▶ **Given data**
* * * * *

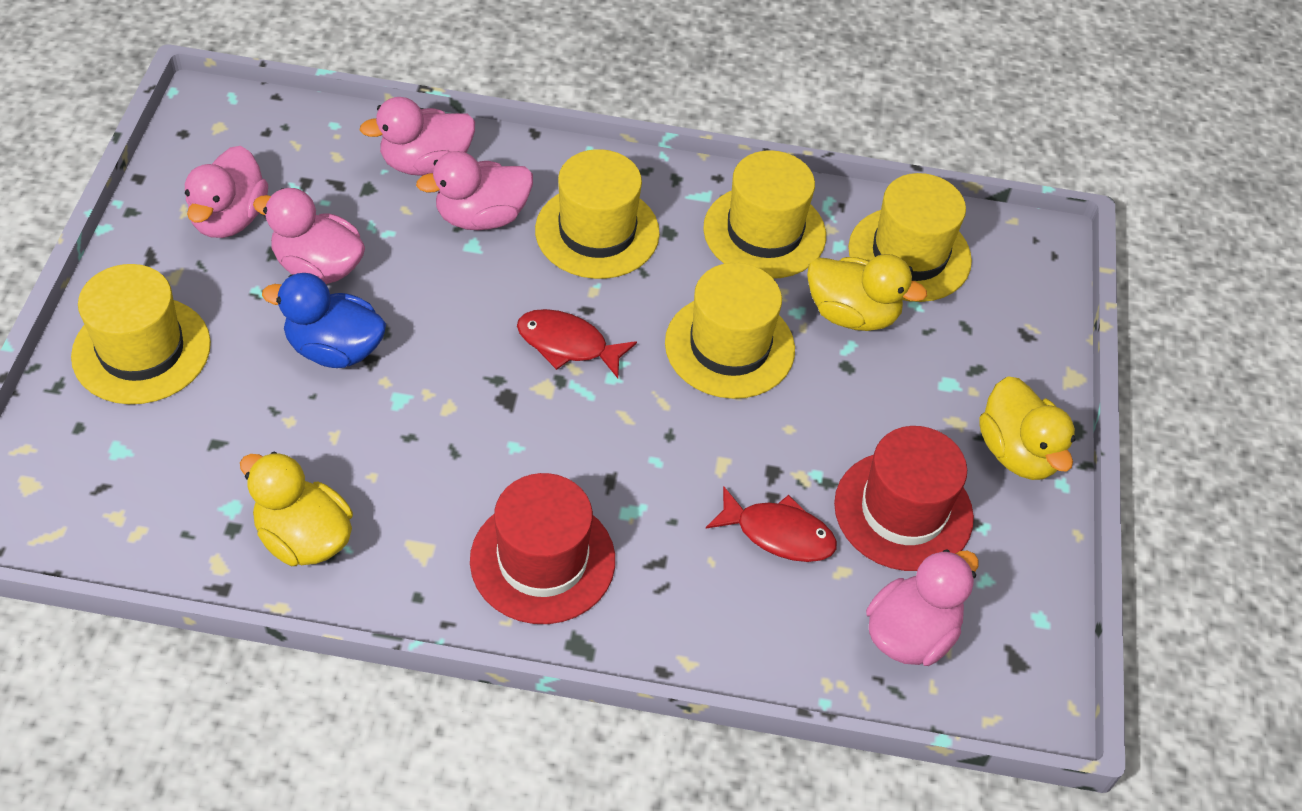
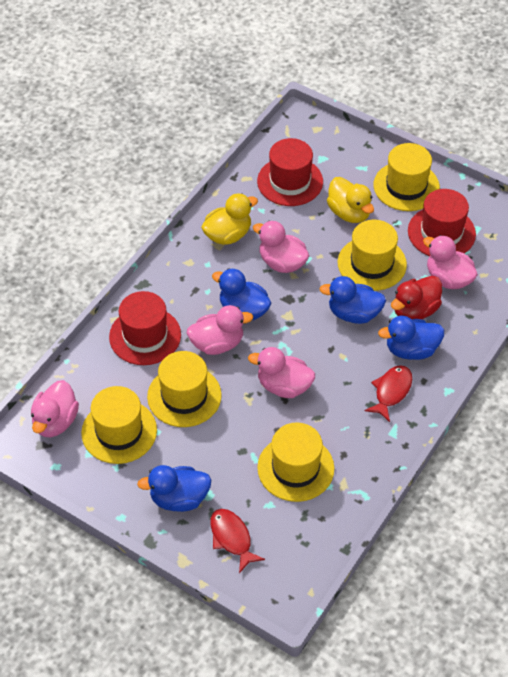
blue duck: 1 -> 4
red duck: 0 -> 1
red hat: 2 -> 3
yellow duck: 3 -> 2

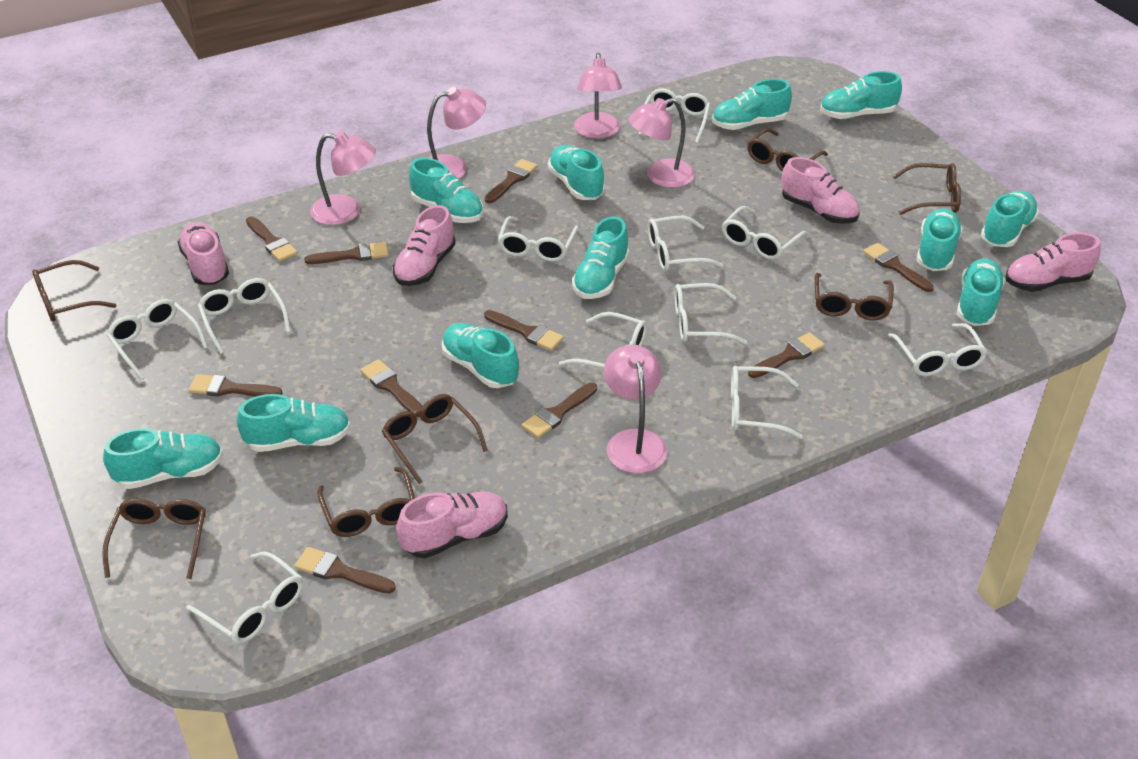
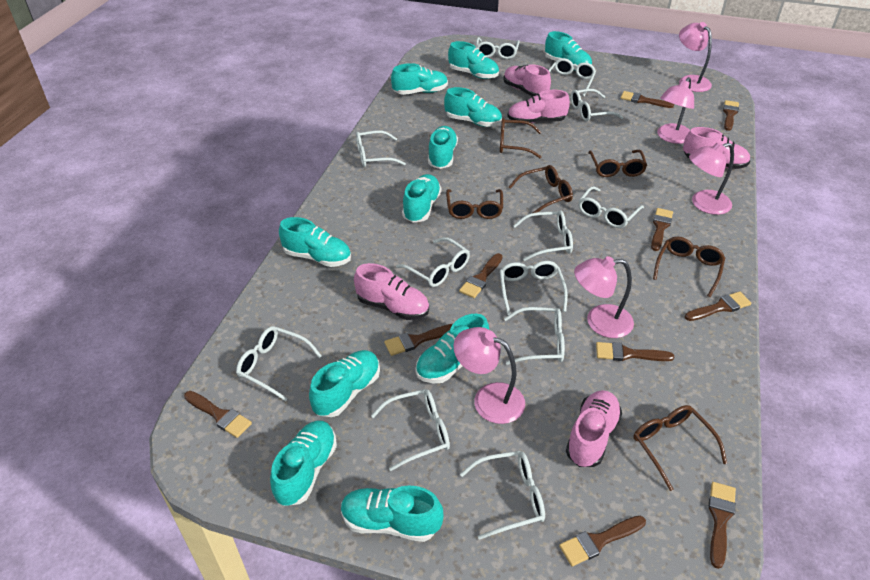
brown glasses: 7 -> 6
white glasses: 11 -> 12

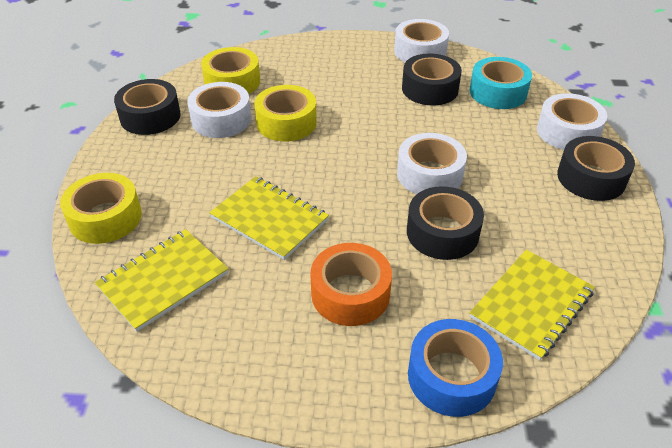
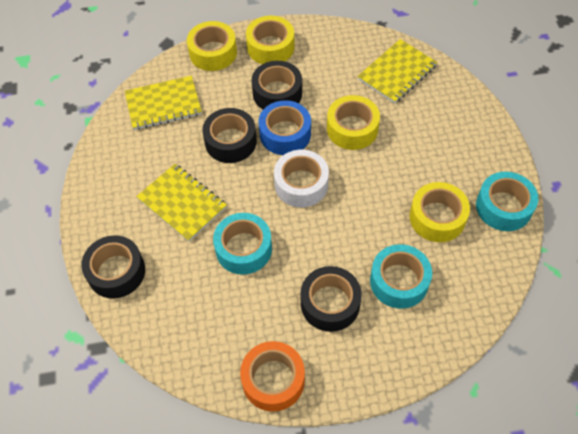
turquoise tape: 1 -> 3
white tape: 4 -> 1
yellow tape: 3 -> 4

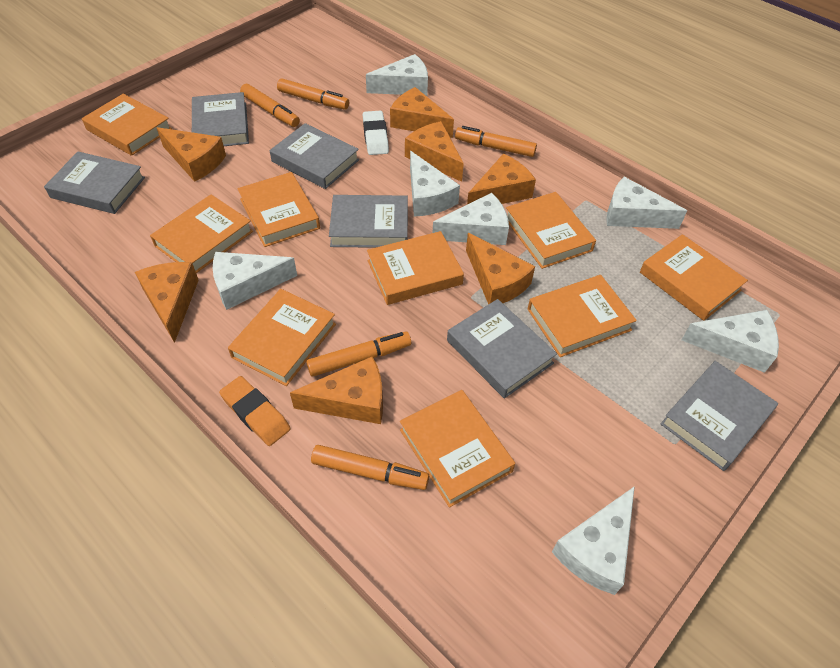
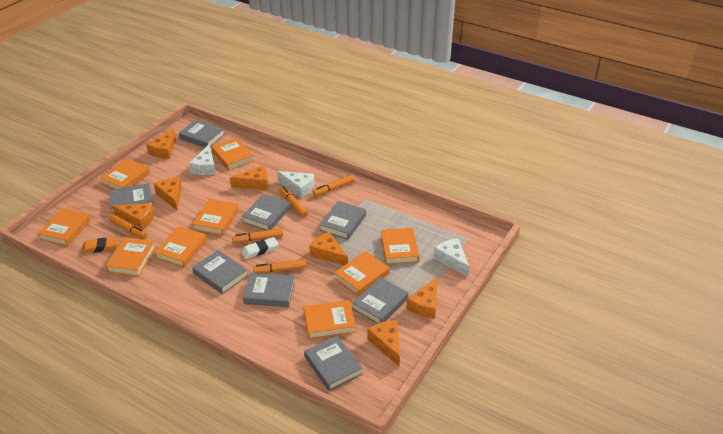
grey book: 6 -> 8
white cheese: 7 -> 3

* * * * *

▶ **What you will do**
Print, word for word, every entry shown above; the pictures stay out.

▶ **Task answer**
blue duck: 1 -> 4
red duck: 0 -> 1
red hat: 2 -> 3
yellow duck: 3 -> 2

brown glasses: 7 -> 6
white glasses: 11 -> 12

turquoise tape: 1 -> 3
white tape: 4 -> 1
yellow tape: 3 -> 4

grey book: 6 -> 8
white cheese: 7 -> 3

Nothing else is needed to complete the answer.